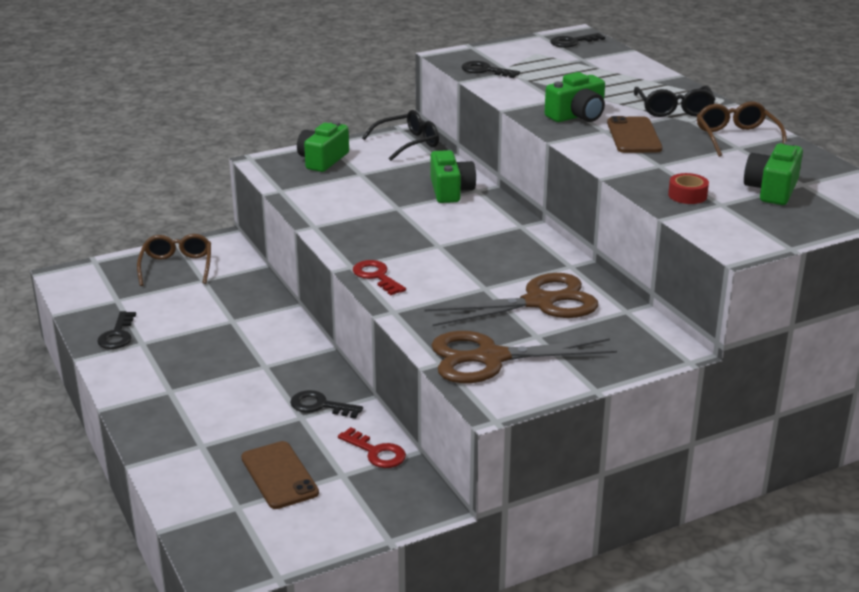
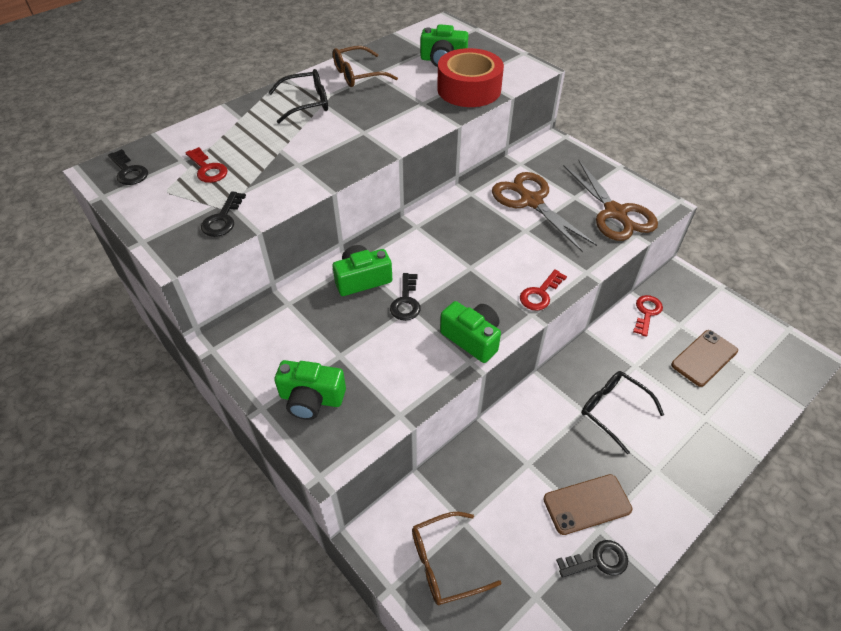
camera: 105 degrees left, 20 degrees up
(320, 406) = (615, 358): black key -> black key (406, 301)
(408, 143) = (253, 334): black glasses -> black glasses (613, 410)
(563, 67) = (207, 169): none -> red key
(577, 116) = (335, 148): green camera -> green camera (472, 338)
(633, 136) = (370, 117): brown phone -> brown phone (587, 504)
(687, 195) = (469, 89): red tape -> red tape, size x2.36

_ _ _

### What the exercise asks
An exact copy of the whole listing is required, minus the pictures.

### Exercise result
camera: 105 degrees left, 20 degrees up
(320, 406) = (615, 358): black key -> black key (406, 301)
(408, 143) = (253, 334): black glasses -> black glasses (613, 410)
(563, 67) = (207, 169): none -> red key
(577, 116) = (335, 148): green camera -> green camera (472, 338)
(633, 136) = (370, 117): brown phone -> brown phone (587, 504)
(687, 195) = (469, 89): red tape -> red tape, size x2.36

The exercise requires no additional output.